## EXERCISE GOAL
Look at the entries below and restate word for word the lines from the first through the one that has "building: [322,108,376,154] -> none".

Data entries:
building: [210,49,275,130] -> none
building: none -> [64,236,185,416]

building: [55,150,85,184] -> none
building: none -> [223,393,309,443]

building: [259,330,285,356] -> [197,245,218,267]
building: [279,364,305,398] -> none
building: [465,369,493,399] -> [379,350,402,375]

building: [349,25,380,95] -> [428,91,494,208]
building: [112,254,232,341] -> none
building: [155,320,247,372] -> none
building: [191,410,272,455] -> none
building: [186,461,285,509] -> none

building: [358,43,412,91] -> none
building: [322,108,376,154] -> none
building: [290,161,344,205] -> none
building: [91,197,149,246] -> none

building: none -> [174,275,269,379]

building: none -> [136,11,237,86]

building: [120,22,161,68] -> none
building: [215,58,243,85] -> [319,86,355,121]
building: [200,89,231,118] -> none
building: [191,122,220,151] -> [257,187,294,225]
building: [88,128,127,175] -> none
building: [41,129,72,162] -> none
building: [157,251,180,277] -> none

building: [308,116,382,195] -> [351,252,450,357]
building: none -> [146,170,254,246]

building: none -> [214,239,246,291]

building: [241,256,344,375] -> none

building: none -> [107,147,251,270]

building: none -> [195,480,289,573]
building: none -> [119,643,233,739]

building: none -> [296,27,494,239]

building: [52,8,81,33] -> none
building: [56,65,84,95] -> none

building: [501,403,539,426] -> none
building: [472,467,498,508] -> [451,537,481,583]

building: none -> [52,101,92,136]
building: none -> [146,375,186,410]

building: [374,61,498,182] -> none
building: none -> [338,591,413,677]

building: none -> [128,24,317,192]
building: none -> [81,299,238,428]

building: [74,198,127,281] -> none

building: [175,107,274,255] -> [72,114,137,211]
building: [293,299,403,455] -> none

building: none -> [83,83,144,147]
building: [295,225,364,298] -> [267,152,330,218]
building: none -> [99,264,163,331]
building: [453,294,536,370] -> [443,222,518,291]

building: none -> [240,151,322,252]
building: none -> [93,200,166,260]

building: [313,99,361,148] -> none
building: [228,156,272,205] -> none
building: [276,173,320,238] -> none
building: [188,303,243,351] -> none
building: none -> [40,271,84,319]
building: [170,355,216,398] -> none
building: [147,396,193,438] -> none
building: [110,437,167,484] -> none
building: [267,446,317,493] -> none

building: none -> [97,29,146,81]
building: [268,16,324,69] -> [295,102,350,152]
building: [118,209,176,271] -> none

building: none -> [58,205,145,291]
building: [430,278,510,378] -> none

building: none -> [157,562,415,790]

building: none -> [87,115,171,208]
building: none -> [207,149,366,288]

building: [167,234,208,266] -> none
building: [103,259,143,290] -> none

## RESULT FOR THIS TASK
building: [210,49,275,130] -> none
building: none -> [64,236,185,416]

building: [55,150,85,184] -> none
building: none -> [223,393,309,443]

building: [259,330,285,356] -> [197,245,218,267]
building: [279,364,305,398] -> none
building: [465,369,493,399] -> [379,350,402,375]

building: [349,25,380,95] -> [428,91,494,208]
building: [112,254,232,341] -> none
building: [155,320,247,372] -> none
building: [191,410,272,455] -> none
building: [186,461,285,509] -> none

building: [358,43,412,91] -> none
building: [322,108,376,154] -> none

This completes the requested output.